Input material: Begin
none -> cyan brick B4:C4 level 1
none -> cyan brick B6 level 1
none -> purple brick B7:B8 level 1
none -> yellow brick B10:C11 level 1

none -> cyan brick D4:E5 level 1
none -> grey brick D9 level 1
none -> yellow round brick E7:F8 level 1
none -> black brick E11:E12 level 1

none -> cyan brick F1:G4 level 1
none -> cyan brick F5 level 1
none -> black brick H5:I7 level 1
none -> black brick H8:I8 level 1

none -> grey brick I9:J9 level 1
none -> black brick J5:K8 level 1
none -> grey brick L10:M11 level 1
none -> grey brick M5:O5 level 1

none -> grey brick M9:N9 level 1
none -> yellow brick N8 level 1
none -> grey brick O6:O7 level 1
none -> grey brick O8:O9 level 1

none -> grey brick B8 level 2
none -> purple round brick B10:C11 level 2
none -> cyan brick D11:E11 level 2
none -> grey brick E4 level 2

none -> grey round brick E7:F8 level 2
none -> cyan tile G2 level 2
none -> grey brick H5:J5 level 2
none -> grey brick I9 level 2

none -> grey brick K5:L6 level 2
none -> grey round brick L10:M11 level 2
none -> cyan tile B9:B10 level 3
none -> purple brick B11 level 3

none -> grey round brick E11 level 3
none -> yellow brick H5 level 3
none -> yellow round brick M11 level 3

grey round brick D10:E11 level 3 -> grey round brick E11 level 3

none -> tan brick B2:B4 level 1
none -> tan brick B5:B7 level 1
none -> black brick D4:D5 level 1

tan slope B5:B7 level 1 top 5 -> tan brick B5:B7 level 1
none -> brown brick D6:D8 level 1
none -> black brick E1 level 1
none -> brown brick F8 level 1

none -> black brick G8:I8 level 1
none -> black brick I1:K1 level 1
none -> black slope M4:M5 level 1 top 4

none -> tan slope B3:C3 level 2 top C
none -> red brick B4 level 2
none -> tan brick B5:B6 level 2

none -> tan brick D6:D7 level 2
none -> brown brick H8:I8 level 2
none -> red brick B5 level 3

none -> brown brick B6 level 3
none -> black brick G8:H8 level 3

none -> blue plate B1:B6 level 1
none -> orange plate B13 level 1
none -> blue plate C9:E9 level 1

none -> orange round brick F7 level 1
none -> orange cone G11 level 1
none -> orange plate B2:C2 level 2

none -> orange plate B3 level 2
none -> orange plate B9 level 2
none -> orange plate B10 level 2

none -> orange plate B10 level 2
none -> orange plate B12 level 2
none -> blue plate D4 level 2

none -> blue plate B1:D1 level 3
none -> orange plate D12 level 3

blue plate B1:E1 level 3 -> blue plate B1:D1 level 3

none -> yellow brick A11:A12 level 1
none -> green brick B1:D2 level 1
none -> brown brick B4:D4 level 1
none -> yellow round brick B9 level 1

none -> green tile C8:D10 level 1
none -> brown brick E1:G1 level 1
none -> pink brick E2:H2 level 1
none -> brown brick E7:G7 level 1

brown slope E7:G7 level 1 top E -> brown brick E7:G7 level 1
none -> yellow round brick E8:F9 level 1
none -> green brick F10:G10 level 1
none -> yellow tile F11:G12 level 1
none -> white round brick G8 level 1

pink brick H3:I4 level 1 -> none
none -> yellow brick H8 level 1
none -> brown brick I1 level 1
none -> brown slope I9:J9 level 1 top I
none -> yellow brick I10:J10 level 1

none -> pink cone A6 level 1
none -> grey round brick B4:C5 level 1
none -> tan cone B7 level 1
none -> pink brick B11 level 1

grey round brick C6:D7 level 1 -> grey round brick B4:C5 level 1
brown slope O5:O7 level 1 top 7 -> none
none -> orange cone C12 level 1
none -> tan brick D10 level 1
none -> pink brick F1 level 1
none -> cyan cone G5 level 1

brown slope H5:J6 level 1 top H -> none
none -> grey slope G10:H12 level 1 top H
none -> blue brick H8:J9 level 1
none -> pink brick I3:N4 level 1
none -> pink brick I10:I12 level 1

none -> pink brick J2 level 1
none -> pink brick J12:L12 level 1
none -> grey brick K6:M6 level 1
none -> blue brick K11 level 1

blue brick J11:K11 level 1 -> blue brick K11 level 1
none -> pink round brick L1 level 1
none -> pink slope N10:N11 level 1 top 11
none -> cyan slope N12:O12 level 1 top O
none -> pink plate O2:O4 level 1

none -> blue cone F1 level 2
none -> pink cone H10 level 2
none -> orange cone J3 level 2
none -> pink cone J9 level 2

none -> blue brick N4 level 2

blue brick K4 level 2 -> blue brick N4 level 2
Input material: End
## Problem description
Find the line that contains "none -> cyan slope N12:O12 level 1 top O". Write out that line and every line after it through the end of the data, exactly, and nothing else.

## Problem solution
none -> cyan slope N12:O12 level 1 top O
none -> pink plate O2:O4 level 1

none -> blue cone F1 level 2
none -> pink cone H10 level 2
none -> orange cone J3 level 2
none -> pink cone J9 level 2

none -> blue brick N4 level 2

blue brick K4 level 2 -> blue brick N4 level 2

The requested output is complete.